Data for review:

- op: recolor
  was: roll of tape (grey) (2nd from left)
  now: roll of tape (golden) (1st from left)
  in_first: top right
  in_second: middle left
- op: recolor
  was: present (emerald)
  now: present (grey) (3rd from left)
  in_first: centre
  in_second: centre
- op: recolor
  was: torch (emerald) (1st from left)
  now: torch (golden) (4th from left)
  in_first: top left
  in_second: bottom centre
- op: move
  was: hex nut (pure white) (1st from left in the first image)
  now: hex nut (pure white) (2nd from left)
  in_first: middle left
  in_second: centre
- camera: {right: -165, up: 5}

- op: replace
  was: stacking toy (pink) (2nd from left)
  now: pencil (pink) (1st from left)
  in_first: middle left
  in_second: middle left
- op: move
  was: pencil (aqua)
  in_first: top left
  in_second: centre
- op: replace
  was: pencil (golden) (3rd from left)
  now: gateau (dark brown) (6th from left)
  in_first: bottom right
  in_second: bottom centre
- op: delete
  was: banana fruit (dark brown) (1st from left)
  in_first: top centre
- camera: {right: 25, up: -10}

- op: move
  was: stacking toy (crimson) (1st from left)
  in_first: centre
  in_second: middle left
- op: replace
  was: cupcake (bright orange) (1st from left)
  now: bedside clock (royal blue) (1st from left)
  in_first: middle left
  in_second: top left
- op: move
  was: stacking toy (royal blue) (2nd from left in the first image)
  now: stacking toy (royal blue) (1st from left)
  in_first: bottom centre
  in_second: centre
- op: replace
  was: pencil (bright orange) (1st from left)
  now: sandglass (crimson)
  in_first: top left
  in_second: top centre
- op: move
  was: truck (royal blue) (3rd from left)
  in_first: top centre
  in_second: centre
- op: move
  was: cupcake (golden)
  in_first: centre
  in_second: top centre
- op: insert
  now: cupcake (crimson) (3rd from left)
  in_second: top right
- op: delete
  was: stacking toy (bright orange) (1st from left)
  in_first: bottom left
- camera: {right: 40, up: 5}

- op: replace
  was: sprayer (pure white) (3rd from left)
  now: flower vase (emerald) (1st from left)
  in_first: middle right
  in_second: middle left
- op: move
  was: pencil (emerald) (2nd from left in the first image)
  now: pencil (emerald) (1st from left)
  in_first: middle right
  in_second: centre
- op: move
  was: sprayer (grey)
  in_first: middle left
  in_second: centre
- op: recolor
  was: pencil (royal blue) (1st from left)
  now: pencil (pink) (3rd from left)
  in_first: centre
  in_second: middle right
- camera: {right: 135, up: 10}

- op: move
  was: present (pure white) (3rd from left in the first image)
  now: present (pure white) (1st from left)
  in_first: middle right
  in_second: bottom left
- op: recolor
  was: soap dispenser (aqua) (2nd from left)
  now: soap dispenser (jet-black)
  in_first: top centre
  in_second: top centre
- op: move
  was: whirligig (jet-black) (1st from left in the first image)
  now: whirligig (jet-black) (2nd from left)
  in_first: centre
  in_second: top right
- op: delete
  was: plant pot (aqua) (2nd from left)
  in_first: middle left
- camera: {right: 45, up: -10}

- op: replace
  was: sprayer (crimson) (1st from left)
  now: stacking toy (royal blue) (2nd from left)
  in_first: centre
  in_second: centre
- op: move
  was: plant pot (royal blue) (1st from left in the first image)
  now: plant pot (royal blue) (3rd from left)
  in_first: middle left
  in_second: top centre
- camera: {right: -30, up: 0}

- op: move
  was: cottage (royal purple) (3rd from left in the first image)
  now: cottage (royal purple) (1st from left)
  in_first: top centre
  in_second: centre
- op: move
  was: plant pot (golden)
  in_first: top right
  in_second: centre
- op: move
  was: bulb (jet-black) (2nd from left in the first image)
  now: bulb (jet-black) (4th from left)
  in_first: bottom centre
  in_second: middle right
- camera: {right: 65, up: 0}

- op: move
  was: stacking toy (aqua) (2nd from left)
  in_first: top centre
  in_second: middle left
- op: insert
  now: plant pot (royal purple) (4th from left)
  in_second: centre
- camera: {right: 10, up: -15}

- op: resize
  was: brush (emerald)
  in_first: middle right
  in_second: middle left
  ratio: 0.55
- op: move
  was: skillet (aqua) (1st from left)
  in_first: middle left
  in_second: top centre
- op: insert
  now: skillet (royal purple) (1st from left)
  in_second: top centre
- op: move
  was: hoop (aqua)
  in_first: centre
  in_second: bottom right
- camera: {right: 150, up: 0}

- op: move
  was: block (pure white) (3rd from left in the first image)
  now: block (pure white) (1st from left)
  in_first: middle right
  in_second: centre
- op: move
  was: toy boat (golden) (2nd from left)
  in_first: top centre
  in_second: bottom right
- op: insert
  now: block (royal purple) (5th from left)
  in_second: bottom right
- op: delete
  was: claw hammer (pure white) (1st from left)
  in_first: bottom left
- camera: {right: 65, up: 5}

Task requirements:
Every line above that carries the string "torch" should be copied.

Answer box:
  was: torch (emerald) (1st from left)
  now: torch (golden) (4th from left)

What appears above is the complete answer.